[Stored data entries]
◆ ◆ ◆

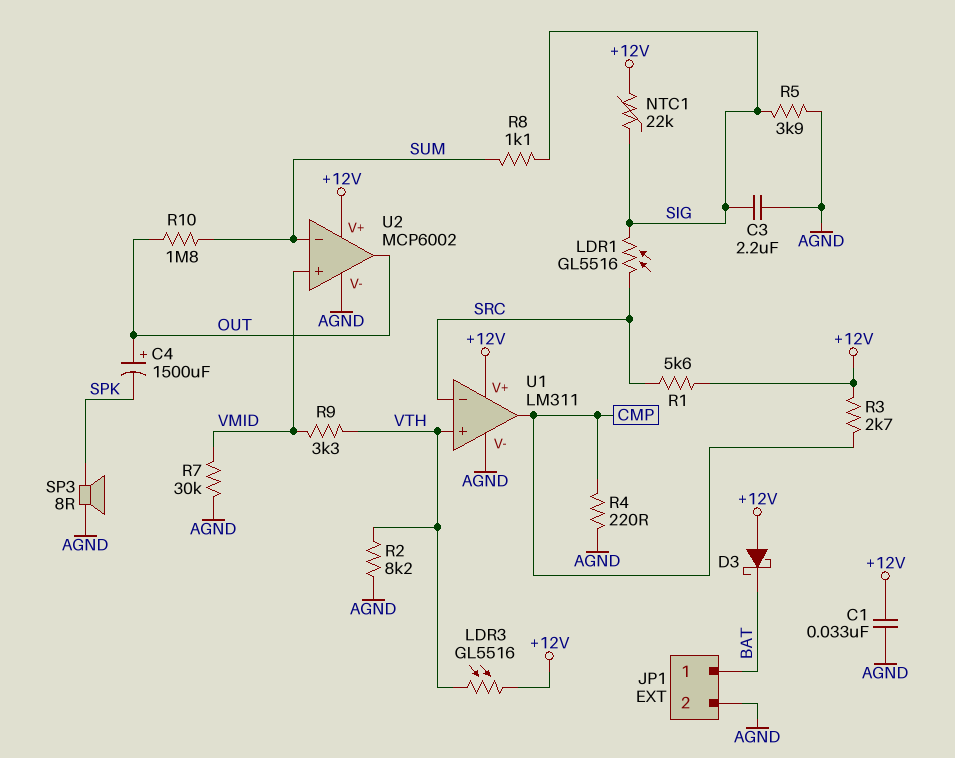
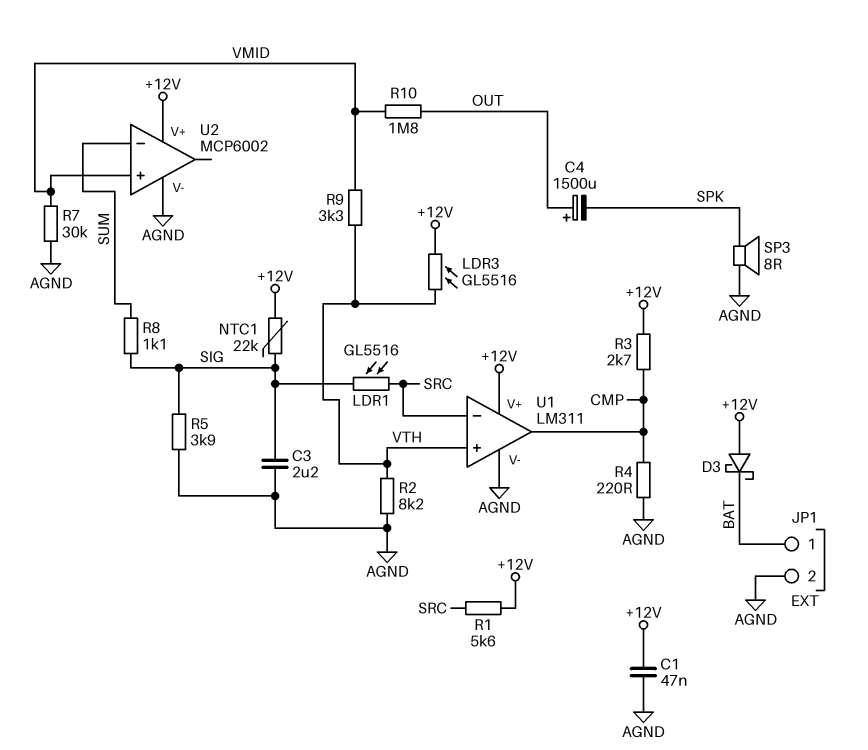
C1: 33nF (+12V, AGND) -> 47nF (+12V, AGND)
R10: 1.8M (OUT, SUM) -> 1.8M (OUT, VMID)
U2 pin out: OUT -> none

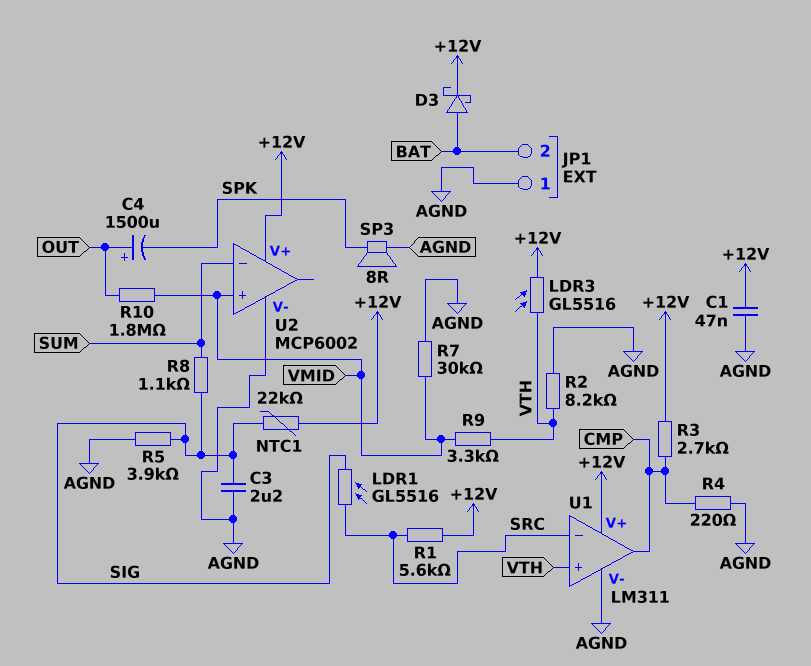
D3: schottky (A +12V, K BAT) -> schottky (A BAT, K +12V)
JP1 pin 1: BAT -> AGND
JP1 pin 2: AGND -> BAT

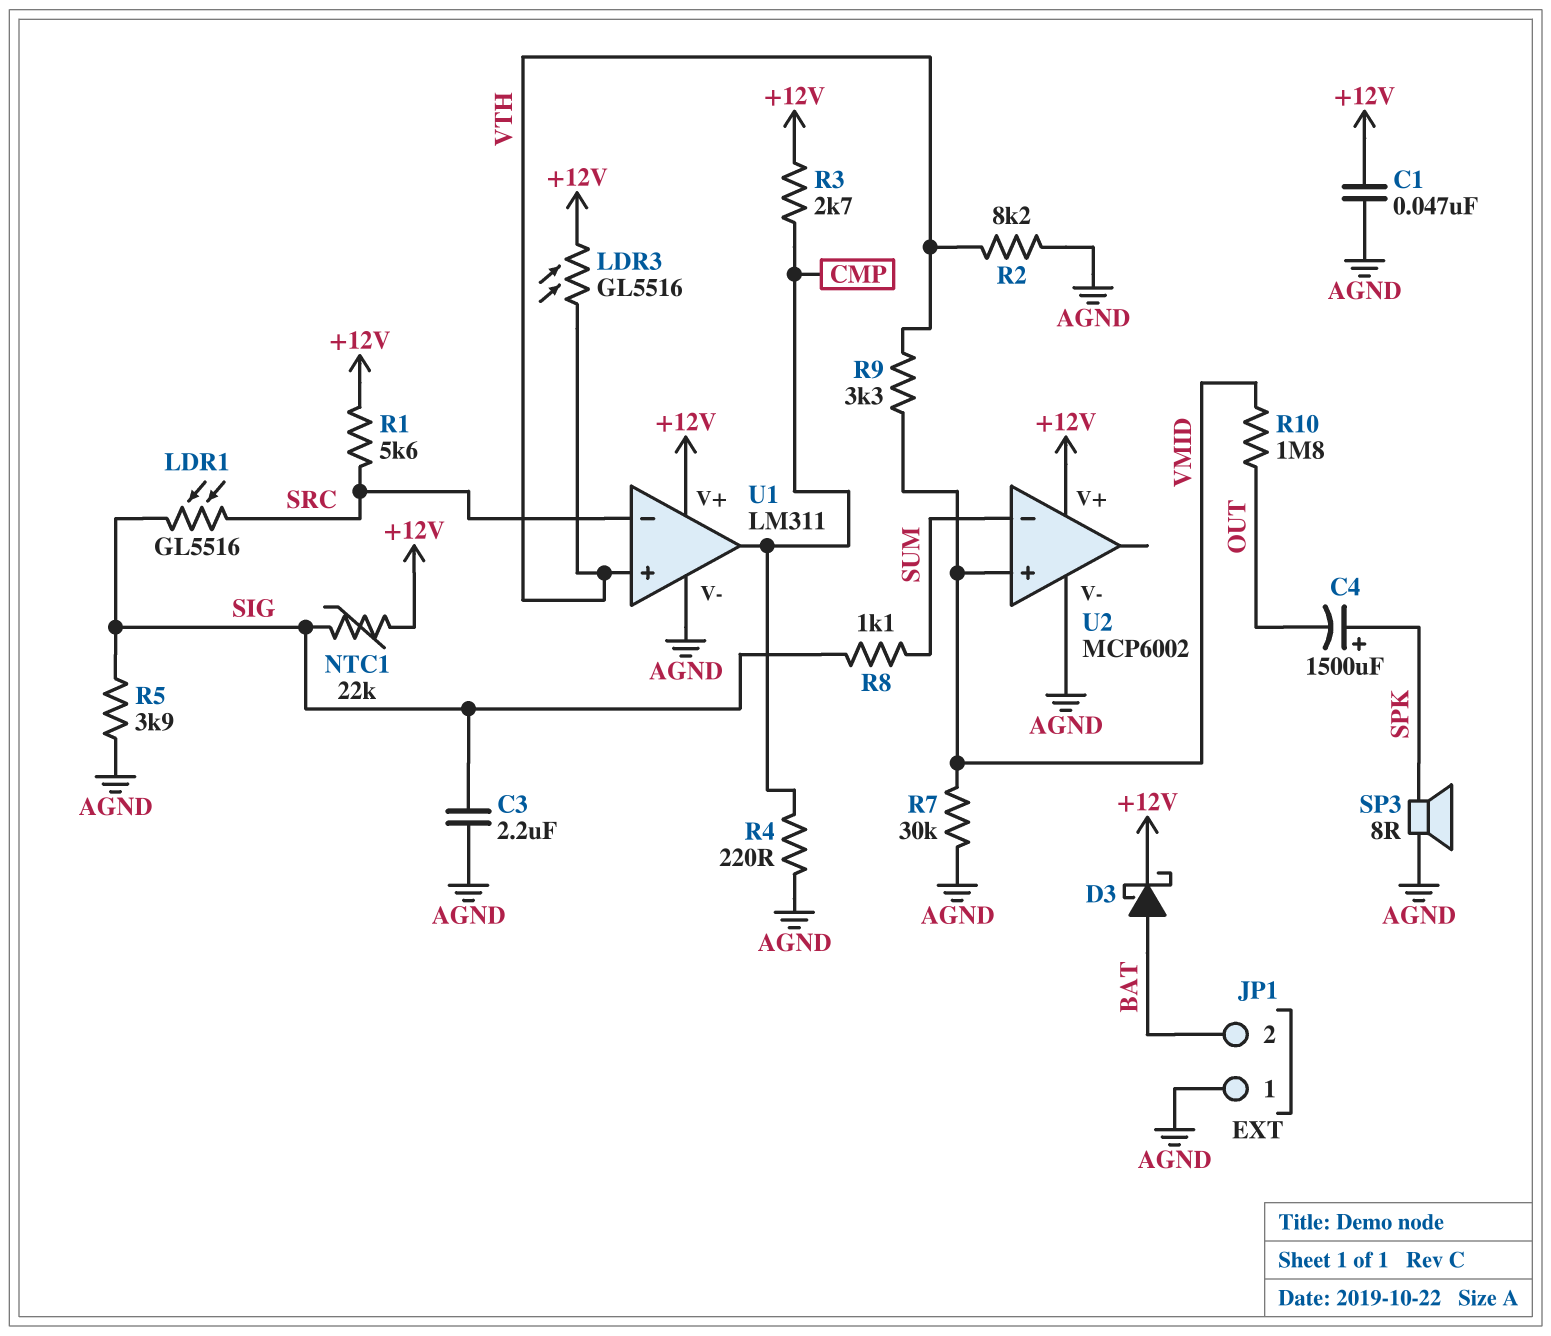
C4: 1500uF (plus OUT, minus SPK) -> 1500uF (plus SPK, minus OUT)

◆ ◆ ◆

WORK ORDER
A verbatim copy of the data, with all pictures omitted, is the required output.

REPLY TO THE TASK
C1: 33nF (+12V, AGND) -> 47nF (+12V, AGND)
R10: 1.8M (OUT, SUM) -> 1.8M (OUT, VMID)
U2 pin out: OUT -> none

D3: schottky (A +12V, K BAT) -> schottky (A BAT, K +12V)
JP1 pin 1: BAT -> AGND
JP1 pin 2: AGND -> BAT

C4: 1500uF (plus OUT, minus SPK) -> 1500uF (plus SPK, minus OUT)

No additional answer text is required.